Assignment -
What must be returned is the number of lines in the records holding the word "right", with no other text.

Data records -
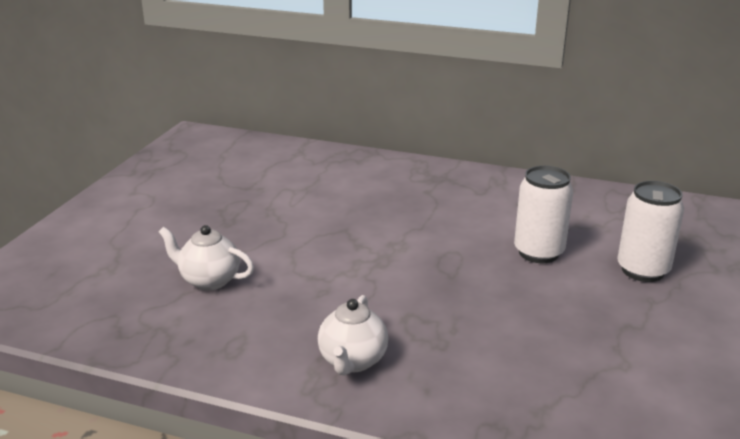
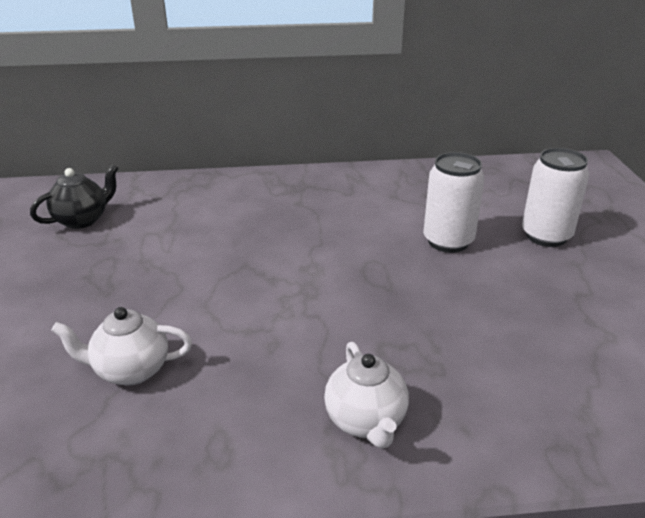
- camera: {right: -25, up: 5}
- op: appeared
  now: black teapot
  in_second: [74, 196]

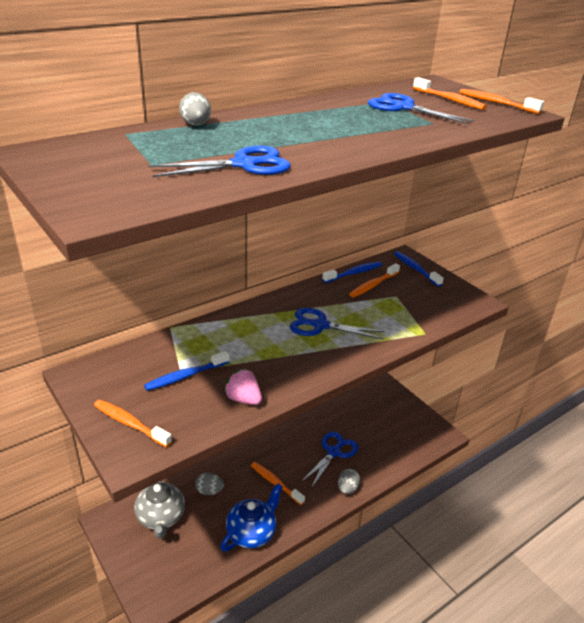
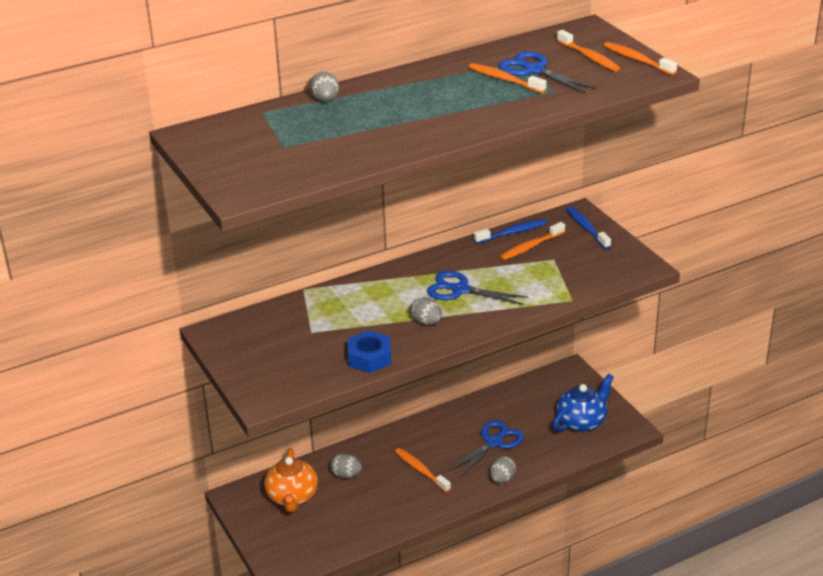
- camera: {right: 10, up: 0}
- op: missing
  was: blue toothbrush
  in_first: [186, 371]
- op: missing
  was: blue scissors
  in_first: [219, 161]
- op: appeared
  now: grey egg
  in_second: [426, 311]
- op: relocated
  was: orange toothbrush
  in_first: [133, 423]
  in_second: [507, 78]
- op: relocated
  was: blue teapot
  in_first: [251, 517]
  in_second: [583, 403]
- op: exchanged
  was: pink strawberry
  now: blue nut
  in_first: [243, 386]
  in_second: [369, 351]
- op: colour
  was: grey teapot
  now: orange teapot
  in_first: [159, 509]
  in_second: [291, 480]

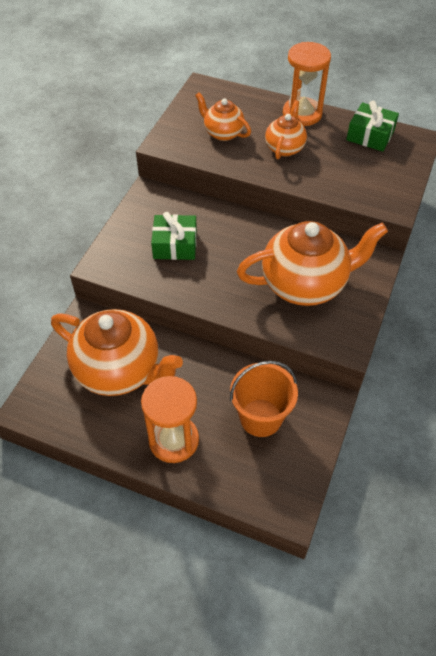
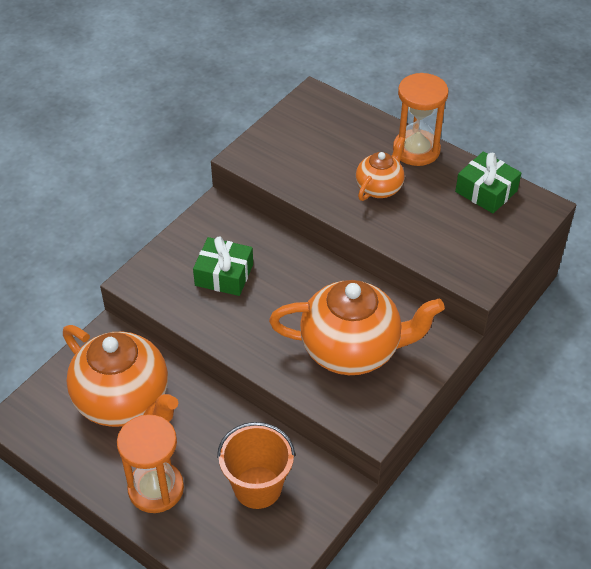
- camera: {right: 15, up: -5}
- op: missing
  was: orange teapot
  in_first: [223, 116]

Exercise result -
3